▶

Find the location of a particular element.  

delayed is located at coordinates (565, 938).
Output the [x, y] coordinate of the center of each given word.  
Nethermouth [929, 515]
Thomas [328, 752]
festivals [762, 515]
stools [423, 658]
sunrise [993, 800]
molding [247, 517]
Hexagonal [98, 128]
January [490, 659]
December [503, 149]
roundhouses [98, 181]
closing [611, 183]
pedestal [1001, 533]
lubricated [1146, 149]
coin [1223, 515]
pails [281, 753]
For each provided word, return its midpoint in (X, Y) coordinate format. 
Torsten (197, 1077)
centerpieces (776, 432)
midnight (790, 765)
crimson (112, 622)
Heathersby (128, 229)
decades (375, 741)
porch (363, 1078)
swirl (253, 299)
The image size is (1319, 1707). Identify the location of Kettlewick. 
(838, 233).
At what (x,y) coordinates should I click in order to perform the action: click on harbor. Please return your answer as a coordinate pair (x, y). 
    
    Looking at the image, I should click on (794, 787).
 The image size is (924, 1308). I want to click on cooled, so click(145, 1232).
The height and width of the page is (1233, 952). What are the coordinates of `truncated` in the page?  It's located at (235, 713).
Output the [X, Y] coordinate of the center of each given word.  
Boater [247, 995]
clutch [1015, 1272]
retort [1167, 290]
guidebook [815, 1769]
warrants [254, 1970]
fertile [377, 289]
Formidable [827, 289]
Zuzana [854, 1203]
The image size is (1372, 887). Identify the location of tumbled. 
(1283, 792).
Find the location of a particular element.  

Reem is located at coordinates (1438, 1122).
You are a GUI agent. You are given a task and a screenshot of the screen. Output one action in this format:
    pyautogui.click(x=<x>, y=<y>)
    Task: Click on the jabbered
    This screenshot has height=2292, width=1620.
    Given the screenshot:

◀

Reproduce the records above verbatim, starting at the line that contains "swirl (253, 299)" and ending after the line that contains "Zuzana [854, 1203]".

swirl (253, 299)
The image size is (1319, 1707). Identify the location of Kettlewick. 
(838, 233).
At what (x,y) coordinates should I click in order to perform the action: click on harbor. Please return your answer as a coordinate pair (x, y). 
    
    Looking at the image, I should click on (794, 787).
 The image size is (924, 1308). I want to click on cooled, so click(145, 1232).
The height and width of the page is (1233, 952). What are the coordinates of `truncated` in the page?  It's located at (235, 713).
Output the [X, Y] coordinate of the center of each given word.  
Boater [247, 995]
clutch [1015, 1272]
retort [1167, 290]
guidebook [815, 1769]
warrants [254, 1970]
fertile [377, 289]
Formidable [827, 289]
Zuzana [854, 1203]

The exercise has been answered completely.